— WHAT THE TASK ASKS —
Nothing but the lines from the one containing "none -> lime brick A2:C2 level 1" through the one containing "none -> black brick D11 level 1", both included, should be given again, each exactly as written below.
----- EXTRACTED MATERIAL -----
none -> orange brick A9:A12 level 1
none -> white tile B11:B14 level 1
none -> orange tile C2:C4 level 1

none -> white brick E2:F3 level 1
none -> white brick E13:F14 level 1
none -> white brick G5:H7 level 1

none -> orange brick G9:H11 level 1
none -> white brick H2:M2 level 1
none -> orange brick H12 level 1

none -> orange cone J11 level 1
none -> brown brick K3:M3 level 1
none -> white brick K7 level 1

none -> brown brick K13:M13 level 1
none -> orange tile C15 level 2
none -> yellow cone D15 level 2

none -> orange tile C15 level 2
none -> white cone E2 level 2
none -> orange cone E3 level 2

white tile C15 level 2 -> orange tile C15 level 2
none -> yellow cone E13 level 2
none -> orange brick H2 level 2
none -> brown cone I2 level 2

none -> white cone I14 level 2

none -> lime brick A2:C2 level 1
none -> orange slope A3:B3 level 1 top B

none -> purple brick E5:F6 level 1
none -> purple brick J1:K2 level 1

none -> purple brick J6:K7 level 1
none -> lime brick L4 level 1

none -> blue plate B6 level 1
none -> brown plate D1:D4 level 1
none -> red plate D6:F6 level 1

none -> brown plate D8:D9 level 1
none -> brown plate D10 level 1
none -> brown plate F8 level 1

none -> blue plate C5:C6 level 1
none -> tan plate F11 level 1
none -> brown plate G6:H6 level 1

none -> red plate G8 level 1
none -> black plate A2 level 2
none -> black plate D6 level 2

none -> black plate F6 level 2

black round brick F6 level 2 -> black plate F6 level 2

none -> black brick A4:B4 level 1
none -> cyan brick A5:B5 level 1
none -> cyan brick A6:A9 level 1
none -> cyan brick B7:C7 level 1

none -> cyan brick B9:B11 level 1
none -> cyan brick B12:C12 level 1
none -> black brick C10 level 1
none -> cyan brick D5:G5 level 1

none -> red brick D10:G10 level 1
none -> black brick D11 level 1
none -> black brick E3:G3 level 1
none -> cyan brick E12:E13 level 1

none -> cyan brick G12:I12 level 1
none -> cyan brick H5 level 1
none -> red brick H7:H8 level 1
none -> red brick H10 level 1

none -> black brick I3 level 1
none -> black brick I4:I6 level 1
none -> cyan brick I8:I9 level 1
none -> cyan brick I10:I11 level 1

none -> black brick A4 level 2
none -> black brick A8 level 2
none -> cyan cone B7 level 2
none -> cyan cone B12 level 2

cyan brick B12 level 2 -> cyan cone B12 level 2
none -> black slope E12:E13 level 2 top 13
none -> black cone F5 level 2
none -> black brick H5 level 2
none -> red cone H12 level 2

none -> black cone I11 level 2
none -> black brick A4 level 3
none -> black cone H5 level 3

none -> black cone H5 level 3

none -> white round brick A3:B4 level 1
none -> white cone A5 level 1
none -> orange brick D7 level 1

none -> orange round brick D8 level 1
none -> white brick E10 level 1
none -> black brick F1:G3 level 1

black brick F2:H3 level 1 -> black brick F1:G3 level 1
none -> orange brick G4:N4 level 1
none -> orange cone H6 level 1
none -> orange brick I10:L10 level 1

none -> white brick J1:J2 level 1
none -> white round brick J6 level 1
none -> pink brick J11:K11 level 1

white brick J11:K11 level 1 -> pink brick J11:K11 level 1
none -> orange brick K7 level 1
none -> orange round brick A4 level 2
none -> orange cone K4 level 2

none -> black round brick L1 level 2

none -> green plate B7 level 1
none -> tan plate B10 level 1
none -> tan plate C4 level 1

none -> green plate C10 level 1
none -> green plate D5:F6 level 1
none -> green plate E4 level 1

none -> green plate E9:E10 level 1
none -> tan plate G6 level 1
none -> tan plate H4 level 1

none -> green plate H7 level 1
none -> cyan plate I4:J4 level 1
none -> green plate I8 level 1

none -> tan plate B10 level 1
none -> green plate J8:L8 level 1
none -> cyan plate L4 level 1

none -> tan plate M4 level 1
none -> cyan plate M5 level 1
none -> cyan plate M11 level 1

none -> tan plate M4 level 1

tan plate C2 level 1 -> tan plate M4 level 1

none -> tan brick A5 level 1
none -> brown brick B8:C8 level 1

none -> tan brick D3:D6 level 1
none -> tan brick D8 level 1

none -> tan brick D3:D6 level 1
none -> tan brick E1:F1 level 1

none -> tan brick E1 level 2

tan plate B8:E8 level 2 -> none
-----
— WRITTEN RESPONSE —
none -> lime brick A2:C2 level 1
none -> orange slope A3:B3 level 1 top B

none -> purple brick E5:F6 level 1
none -> purple brick J1:K2 level 1

none -> purple brick J6:K7 level 1
none -> lime brick L4 level 1

none -> blue plate B6 level 1
none -> brown plate D1:D4 level 1
none -> red plate D6:F6 level 1

none -> brown plate D8:D9 level 1
none -> brown plate D10 level 1
none -> brown plate F8 level 1

none -> blue plate C5:C6 level 1
none -> tan plate F11 level 1
none -> brown plate G6:H6 level 1

none -> red plate G8 level 1
none -> black plate A2 level 2
none -> black plate D6 level 2

none -> black plate F6 level 2

black round brick F6 level 2 -> black plate F6 level 2

none -> black brick A4:B4 level 1
none -> cyan brick A5:B5 level 1
none -> cyan brick A6:A9 level 1
none -> cyan brick B7:C7 level 1

none -> cyan brick B9:B11 level 1
none -> cyan brick B12:C12 level 1
none -> black brick C10 level 1
none -> cyan brick D5:G5 level 1

none -> red brick D10:G10 level 1
none -> black brick D11 level 1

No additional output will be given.